→ ASSIGNED TASK:
Since only part of the material below is wanted, output exactly the lines from the one with "The poêle [marron]" up to and including the one with "The poêle [bleu]".

→ GIVEN ENTRIES:
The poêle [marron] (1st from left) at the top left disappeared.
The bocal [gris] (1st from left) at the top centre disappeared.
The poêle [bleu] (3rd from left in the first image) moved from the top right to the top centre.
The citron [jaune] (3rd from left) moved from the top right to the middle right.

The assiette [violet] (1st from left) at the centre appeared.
* * *
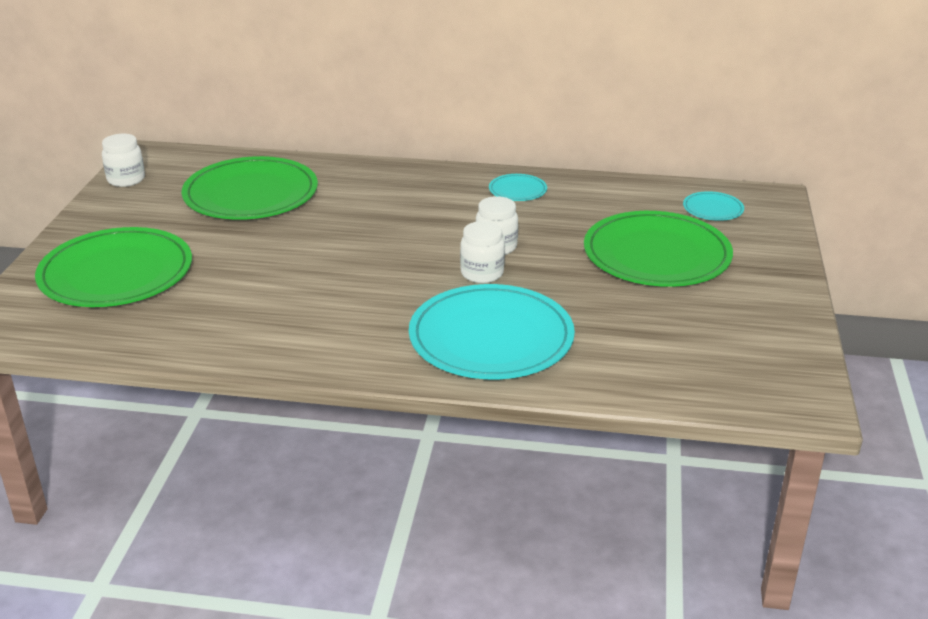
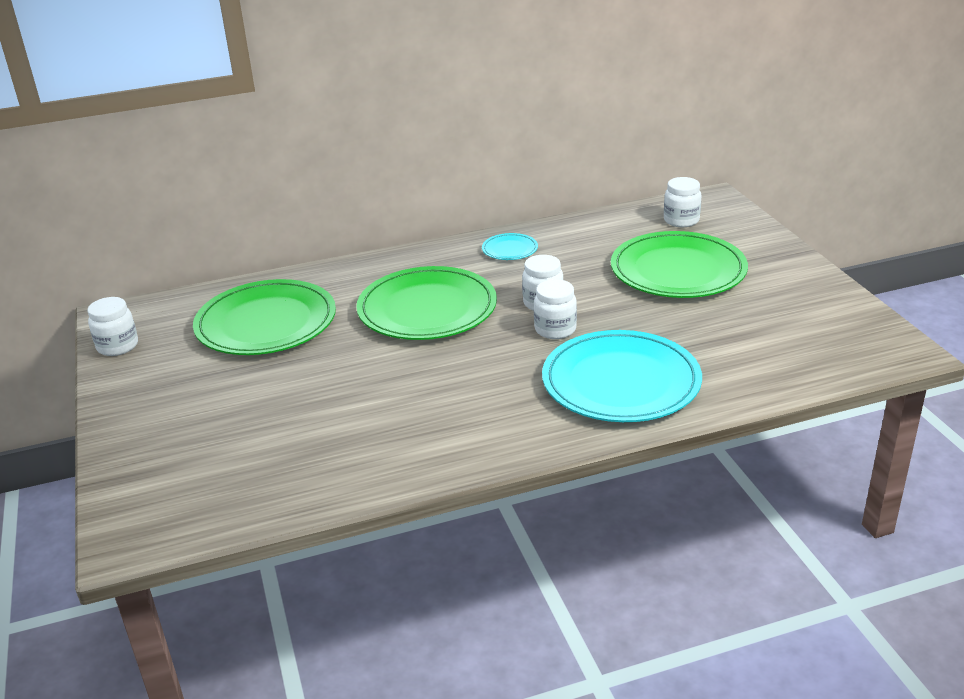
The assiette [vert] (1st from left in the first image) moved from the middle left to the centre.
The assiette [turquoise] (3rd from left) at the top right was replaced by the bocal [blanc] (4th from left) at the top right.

→ ANSWER FOR THIS EXERCISE:
The poêle [marron] (1st from left) at the top left disappeared.
The bocal [gris] (1st from left) at the top centre disappeared.
The poêle [bleu] (3rd from left in the first image) moved from the top right to the top centre.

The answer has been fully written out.